▸ EXERCISE DESCRIPTION:
Leaving out the pictures, print exactly the lines from the one holding "Someone put down the Pokal" to the last line of the entries below, both included, and nothing more.

Data excerpts:
-------------------------

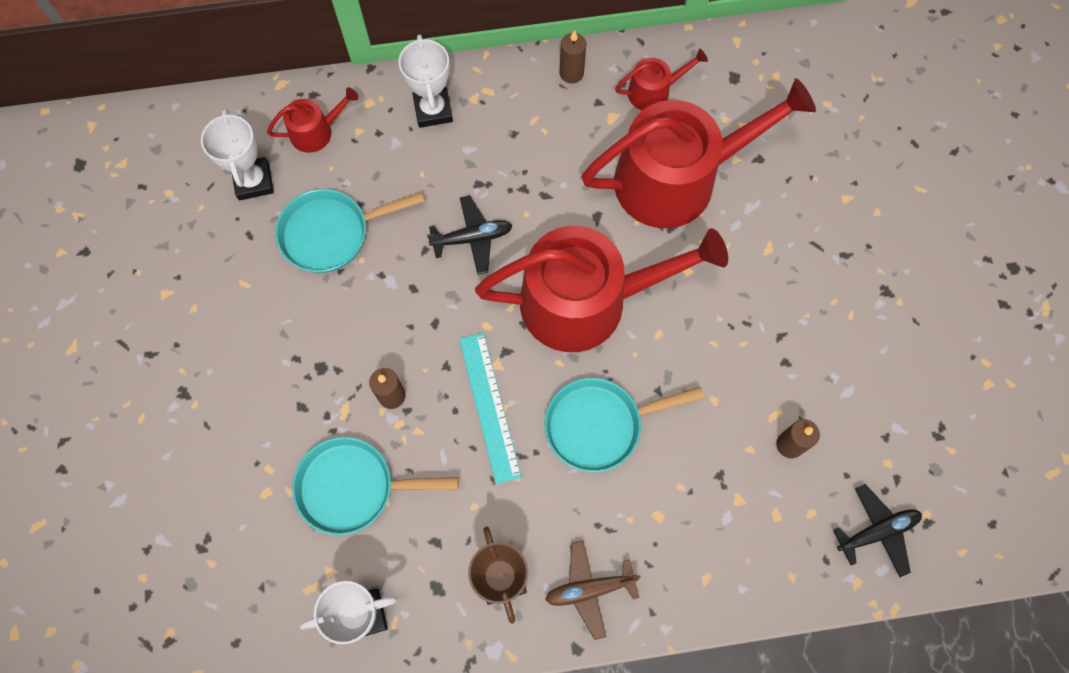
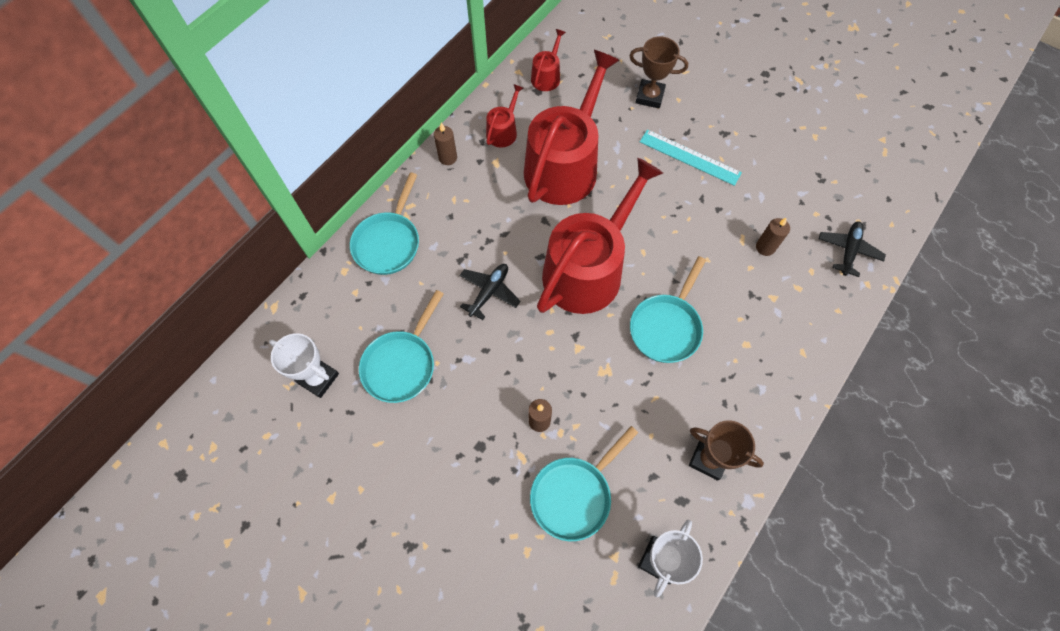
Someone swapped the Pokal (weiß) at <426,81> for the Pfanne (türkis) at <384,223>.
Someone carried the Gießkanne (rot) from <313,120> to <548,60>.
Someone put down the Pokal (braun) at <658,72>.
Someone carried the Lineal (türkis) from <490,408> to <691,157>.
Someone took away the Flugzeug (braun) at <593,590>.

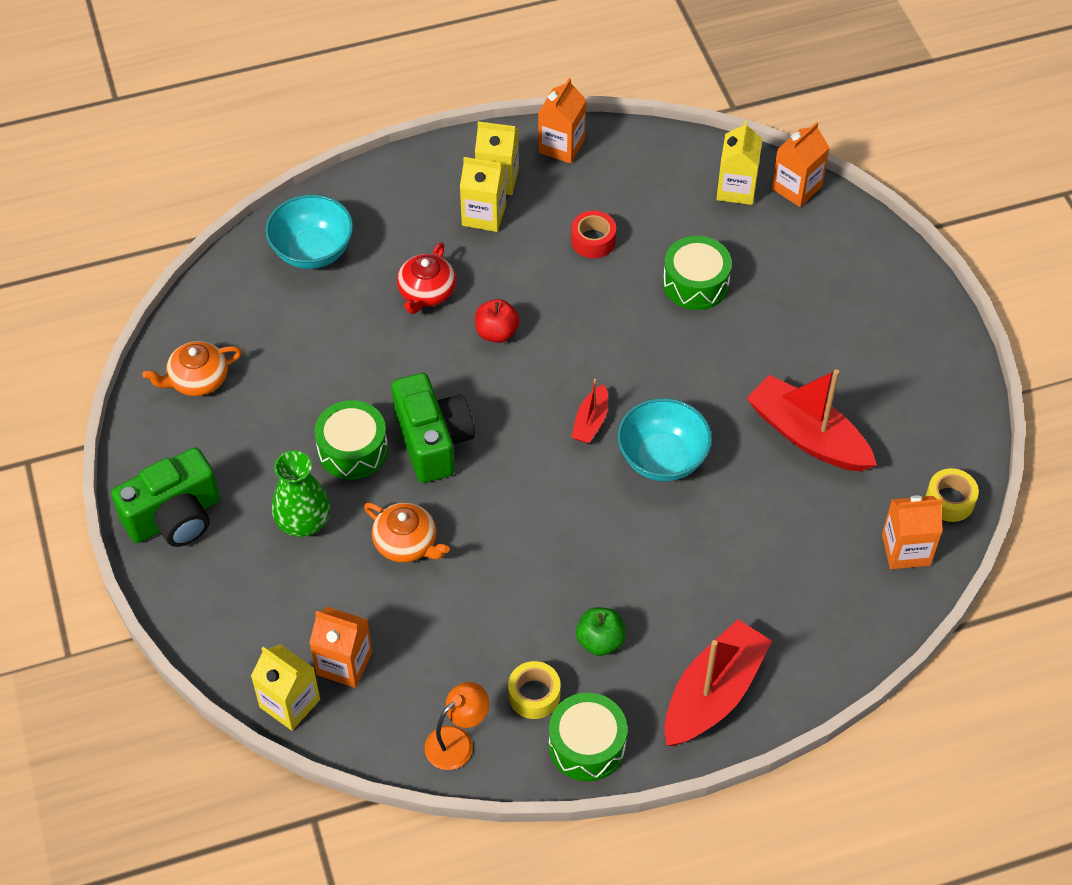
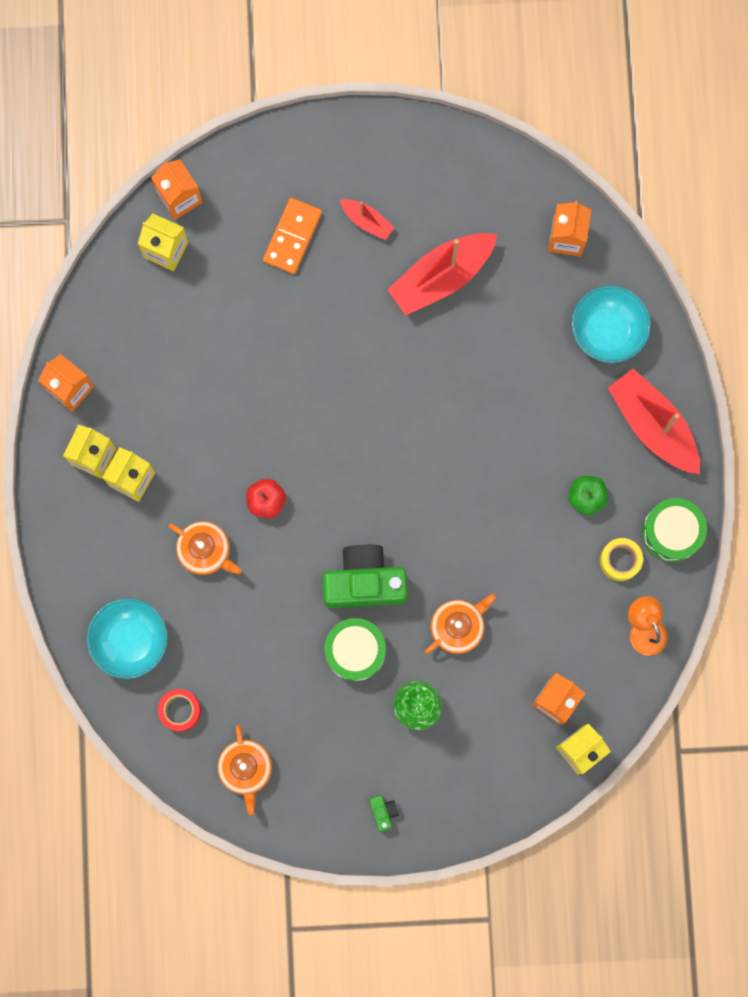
Someone carried the Klebeband (rot) from <593,234> to <179,710>.
Someone repainted the Teekanne (rot) at <426,278>, which became the Teekanne (orange) at <205,548>.
Someone put down the Dominostein (orange) at <292,236>.
Someone carried the Boot (rot) from <589,411> to <367,219>.
Someone scaled the Kamera (grün) at <165,497> by 0.41.
Someone carried the Schüssel (türkis) from <665,439> to <611,324>.
Someone took away the Trommel (grün) at <697,273>.
Someone took away the Klebeband (gelb) at <952,495>.

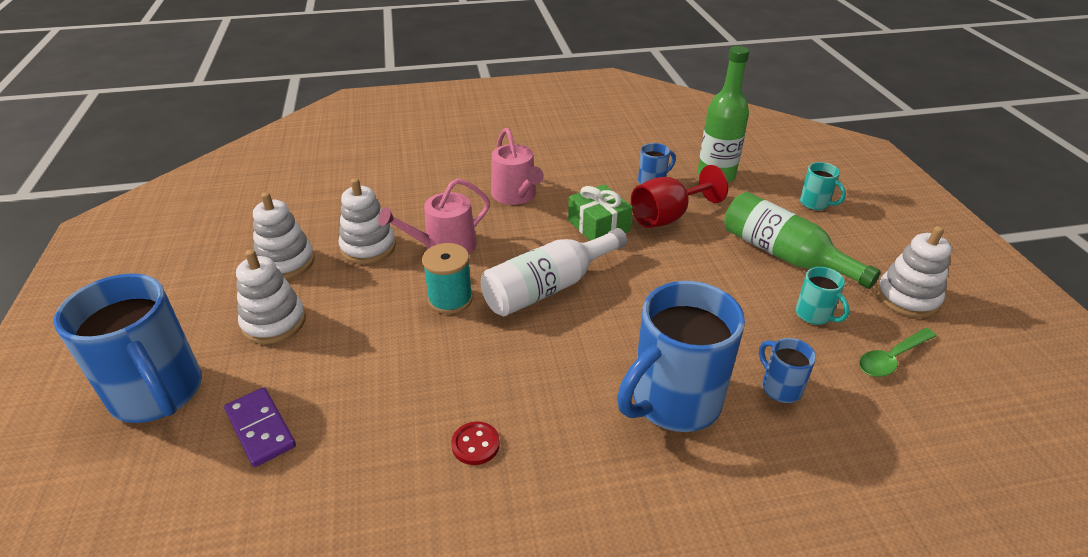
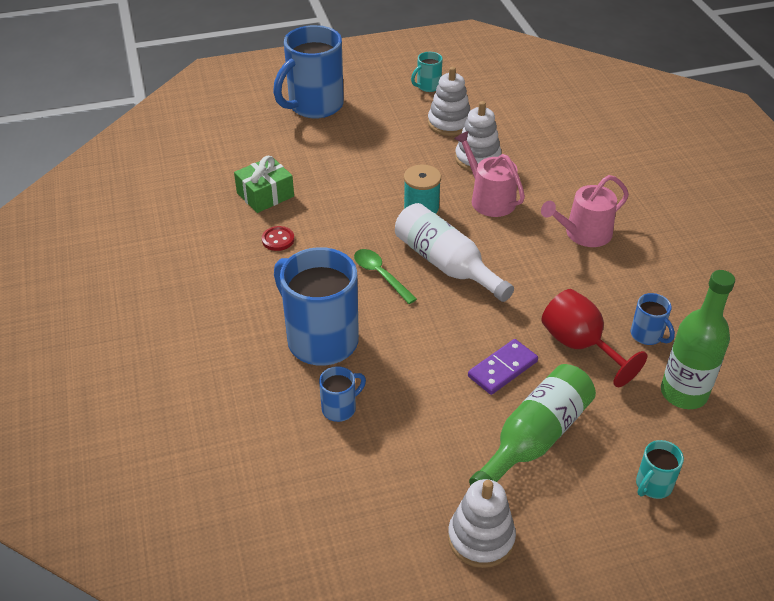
Someone carried the Geschenk (grün) from <600,212> to <264,184>.
Someone carried the Löffel (grün) from <898,352> to <385,276>.
Someone carried the Tasse (türkis) from <823,296> to <427,72>.
Someone carried the Dominostein (lila) from <260,427> to <503,367>.
Someone took away the Stapelspielzeug (weiß) at <271,296>.

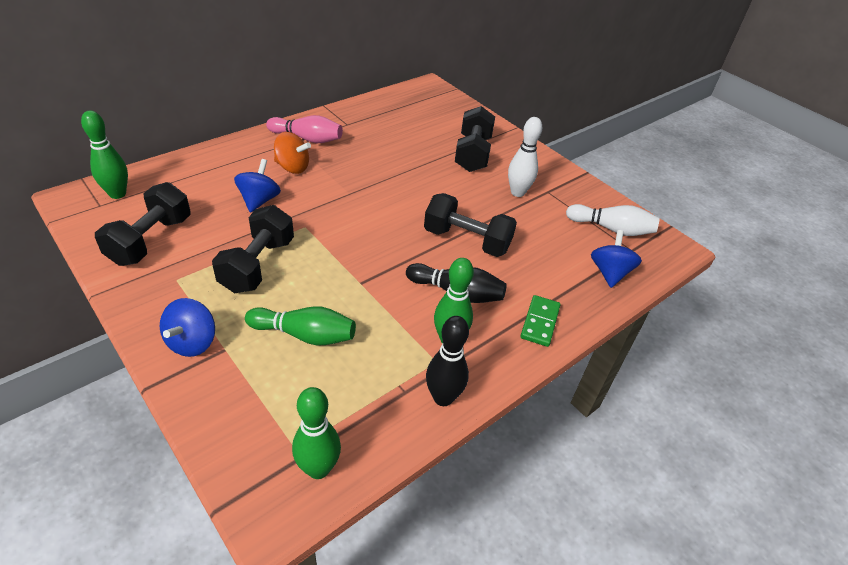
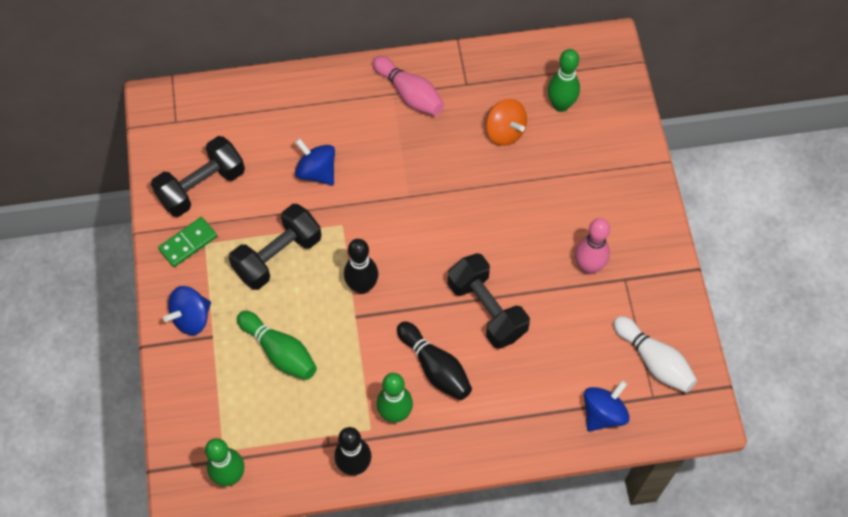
Someone carried the Dominostein (grün) from <540,321> to <187,242>.
Someone rotated the Kreisel (blau) at <257,186> by 90 degrees counterclockwise.
Someone put down the Bowlingkegel (schwarz) at <361,266>.
Someone carried the Kreisel (orange) from <292,153> to <506,122>.
Someone carried the Bowlingkegel (grün) from <104,154> to <564,80>.
Someone repainted the Bowlingkegel (weiß) at <525,157>, which became the Bowlingkegel (rosa) at <592,246>.
Someone took away the Hantel (schwarz) at <475,139>.

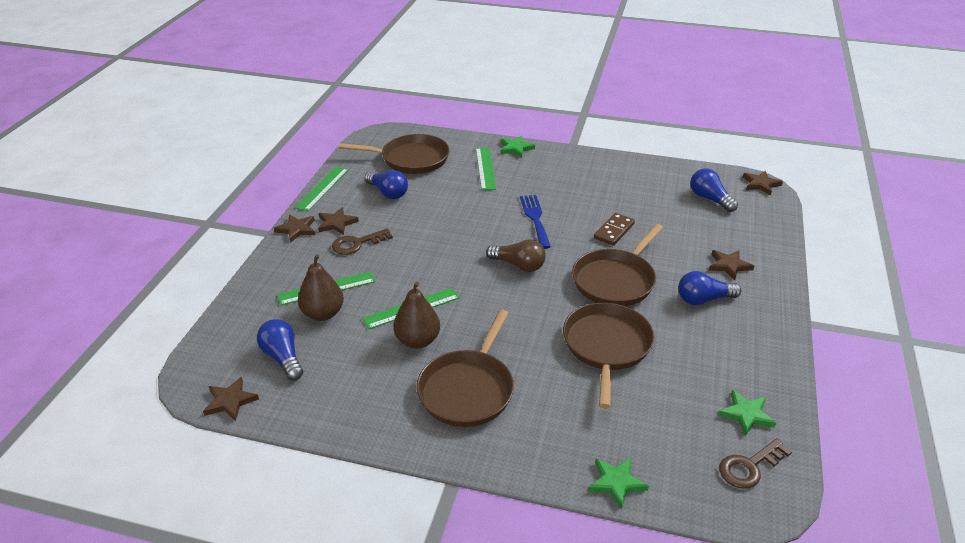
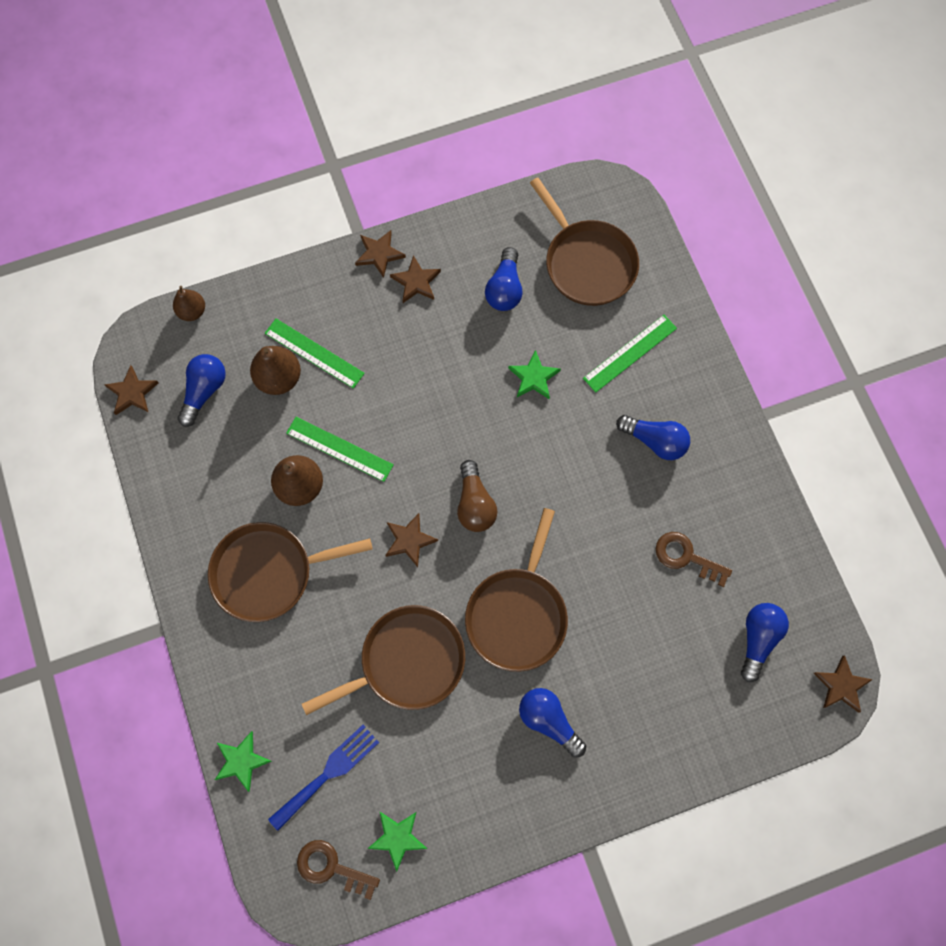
Someone put down the Birne (braun) at <189,303>.
Someone carried the Gabel (blau) from <535,222> to <323,778>.
Someone carried the Stern (braun) from <731,265> to <411,540>.
Someone rotated the Pfanne (braun) at <617,265> by 75 degrees counterclockwise.
Someone carried the Stern (grün) from <517,147> to <534,374>.
Someone put down the Glühbirne (blau) at <653,437>.
Someone carried the Schlüssel (braun) from <362,242> to <694,559>.
Someone took away the Lineal (grün) at <322,188>.
Someone took away the Dominostein (braun) at <614,229>.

-------------------------

▸ RESPONSE FOR THIS EXERCISE:
Someone put down the Pokal (braun) at <658,72>.
Someone carried the Lineal (türkis) from <490,408> to <691,157>.
Someone took away the Flugzeug (braun) at <593,590>.

Someone carried the Klebeband (rot) from <593,234> to <179,710>.
Someone repainted the Teekanne (rot) at <426,278>, which became the Teekanne (orange) at <205,548>.
Someone put down the Dominostein (orange) at <292,236>.
Someone carried the Boot (rot) from <589,411> to <367,219>.
Someone scaled the Kamera (grün) at <165,497> by 0.41.
Someone carried the Schüssel (türkis) from <665,439> to <611,324>.
Someone took away the Trommel (grün) at <697,273>.
Someone took away the Klebeband (gelb) at <952,495>.

Someone carried the Geschenk (grün) from <600,212> to <264,184>.
Someone carried the Löffel (grün) from <898,352> to <385,276>.
Someone carried the Tasse (türkis) from <823,296> to <427,72>.
Someone carried the Dominostein (lila) from <260,427> to <503,367>.
Someone took away the Stapelspielzeug (weiß) at <271,296>.

Someone carried the Dominostein (grün) from <540,321> to <187,242>.
Someone rotated the Kreisel (blau) at <257,186> by 90 degrees counterclockwise.
Someone put down the Bowlingkegel (schwarz) at <361,266>.
Someone carried the Kreisel (orange) from <292,153> to <506,122>.
Someone carried the Bowlingkegel (grün) from <104,154> to <564,80>.
Someone repainted the Bowlingkegel (weiß) at <525,157>, which became the Bowlingkegel (rosa) at <592,246>.
Someone took away the Hantel (schwarz) at <475,139>.

Someone put down the Birne (braun) at <189,303>.
Someone carried the Gabel (blau) from <535,222> to <323,778>.
Someone carried the Stern (braun) from <731,265> to <411,540>.
Someone rotated the Pfanne (braun) at <617,265> by 75 degrees counterclockwise.
Someone carried the Stern (grün) from <517,147> to <534,374>.
Someone put down the Glühbirne (blau) at <653,437>.
Someone carried the Schlüssel (braun) from <362,242> to <694,559>.
Someone took away the Lineal (grün) at <322,188>.
Someone took away the Dominostein (braun) at <614,229>.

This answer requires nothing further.